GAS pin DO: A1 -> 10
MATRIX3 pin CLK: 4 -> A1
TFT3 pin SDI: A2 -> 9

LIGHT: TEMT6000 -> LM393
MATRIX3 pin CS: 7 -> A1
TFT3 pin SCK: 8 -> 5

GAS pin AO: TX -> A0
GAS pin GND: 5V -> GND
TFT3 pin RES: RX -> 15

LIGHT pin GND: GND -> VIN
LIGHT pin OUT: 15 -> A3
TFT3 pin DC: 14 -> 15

...

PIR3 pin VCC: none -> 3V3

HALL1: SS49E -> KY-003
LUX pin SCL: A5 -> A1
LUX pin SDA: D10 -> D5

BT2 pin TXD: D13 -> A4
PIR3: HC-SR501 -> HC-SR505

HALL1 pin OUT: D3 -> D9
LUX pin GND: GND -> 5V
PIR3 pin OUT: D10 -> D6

...

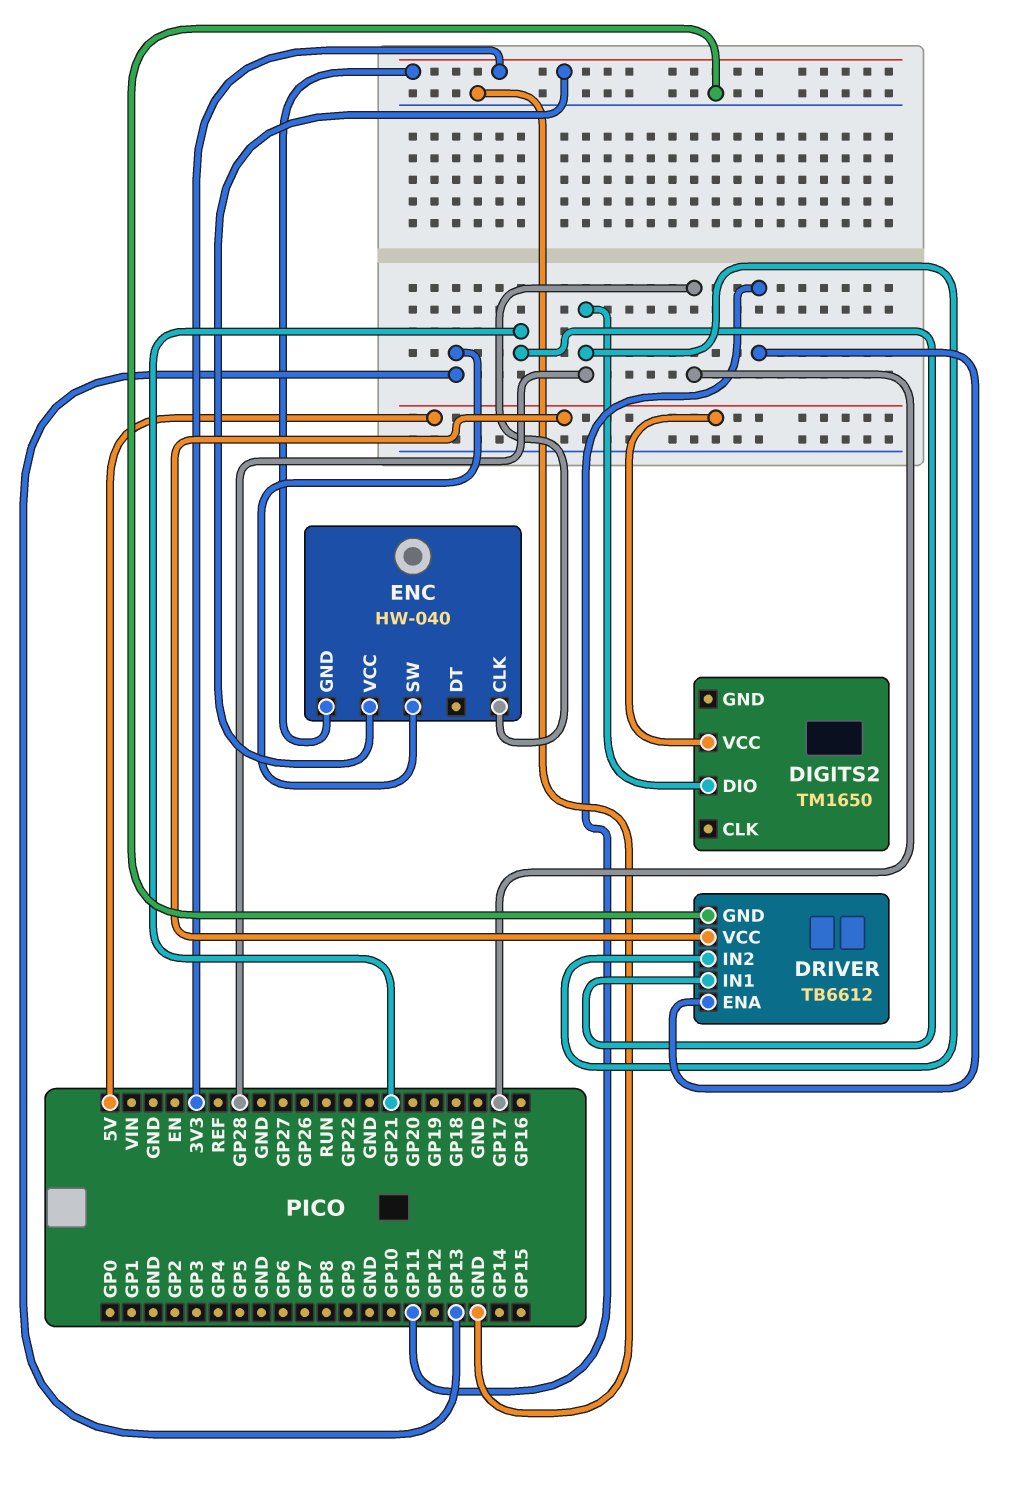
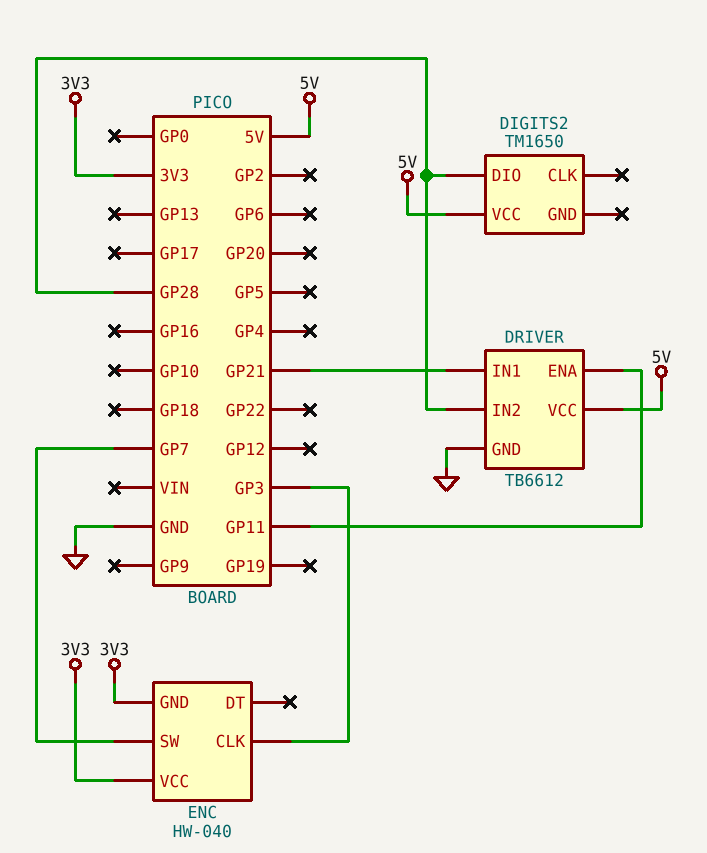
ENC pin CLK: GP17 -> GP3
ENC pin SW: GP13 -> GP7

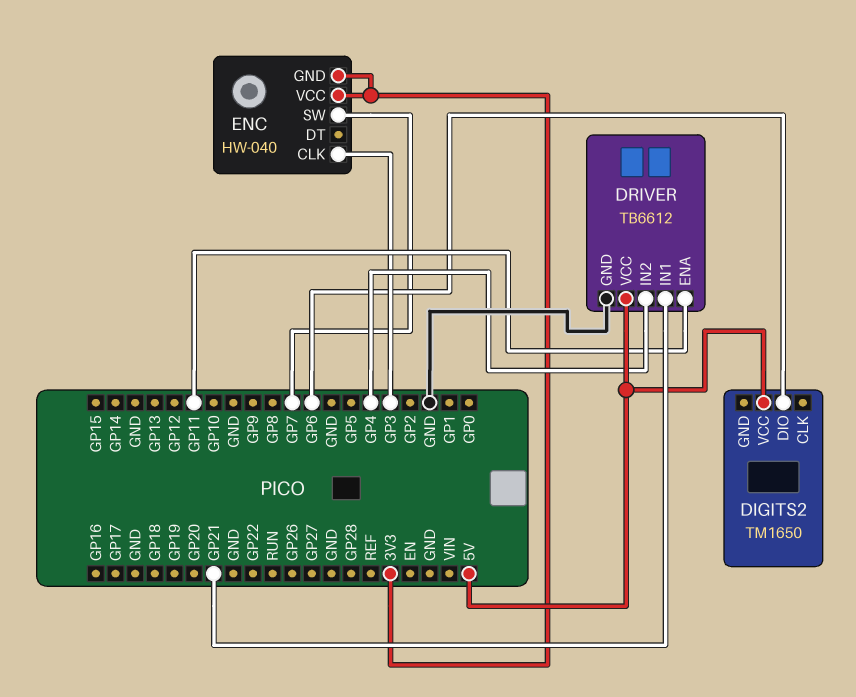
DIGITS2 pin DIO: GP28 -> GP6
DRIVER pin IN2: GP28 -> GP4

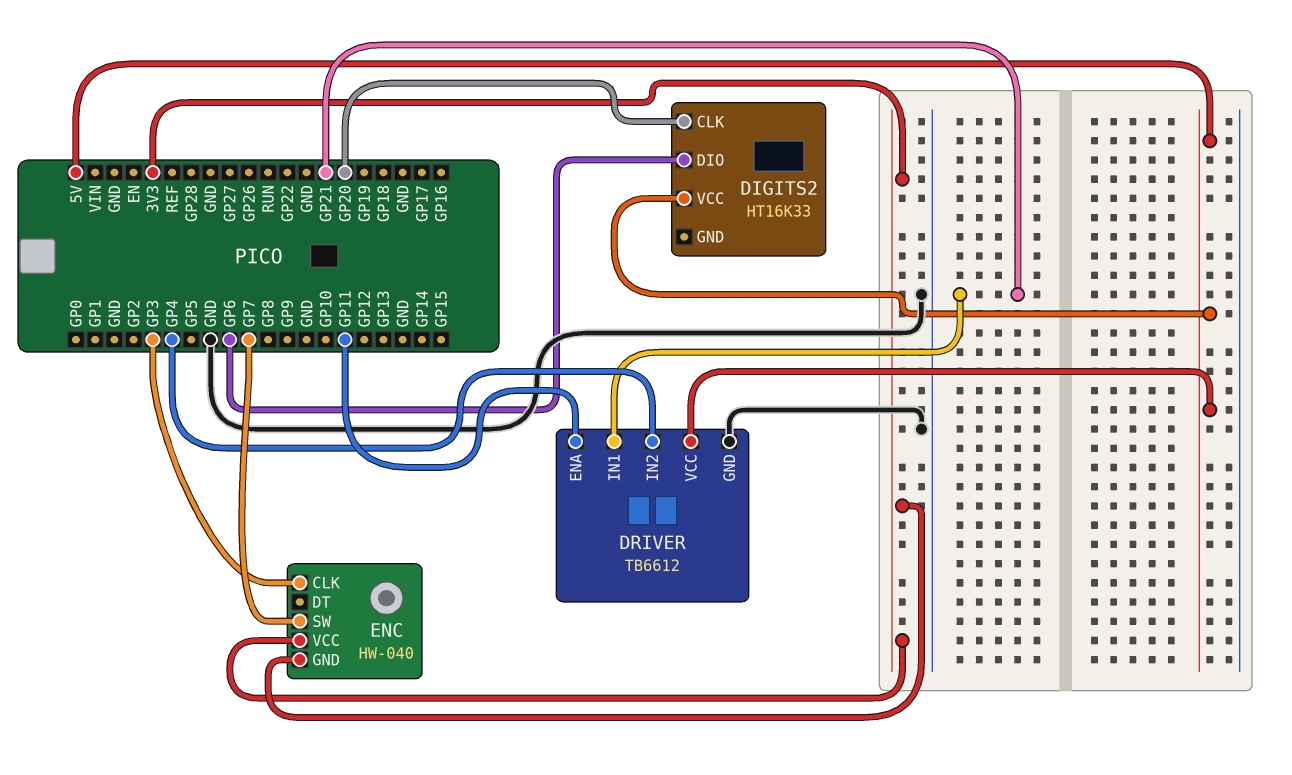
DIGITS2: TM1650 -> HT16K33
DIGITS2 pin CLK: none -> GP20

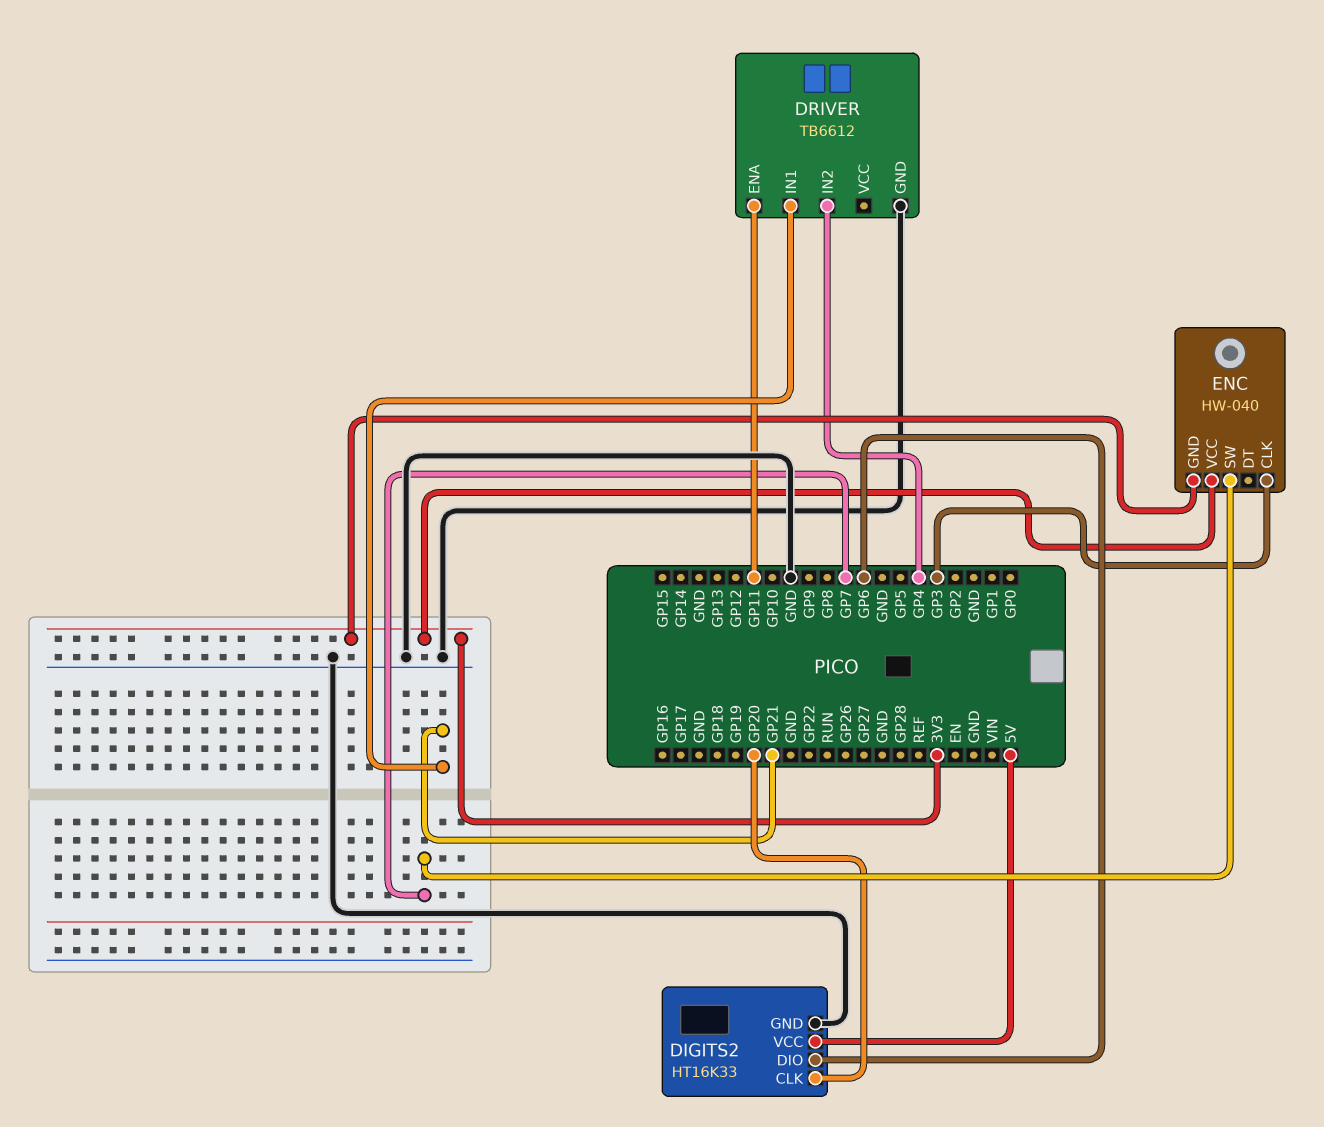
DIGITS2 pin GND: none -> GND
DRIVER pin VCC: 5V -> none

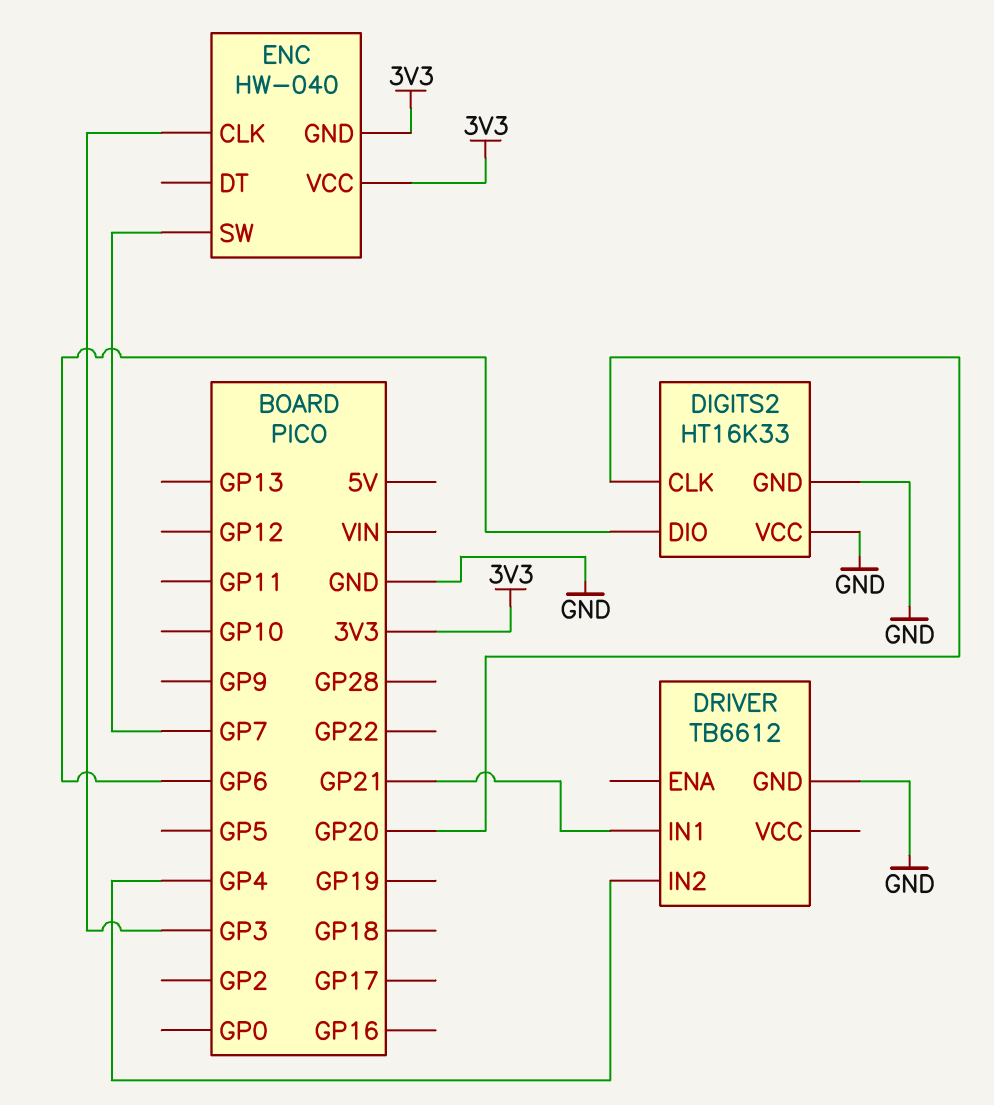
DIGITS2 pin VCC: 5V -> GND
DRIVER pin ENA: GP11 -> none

§ Task prompt: Look above for the line holding "GAS pin DO: A1 -> 10" and the line holding "LIGHT pin GND: GND -> VIN". Retype both, and every line between them, word for word and nothing else.

§ Completed task:
GAS pin DO: A1 -> 10
MATRIX3 pin CLK: 4 -> A1
TFT3 pin SDI: A2 -> 9

LIGHT: TEMT6000 -> LM393
MATRIX3 pin CS: 7 -> A1
TFT3 pin SCK: 8 -> 5

GAS pin AO: TX -> A0
GAS pin GND: 5V -> GND
TFT3 pin RES: RX -> 15

LIGHT pin GND: GND -> VIN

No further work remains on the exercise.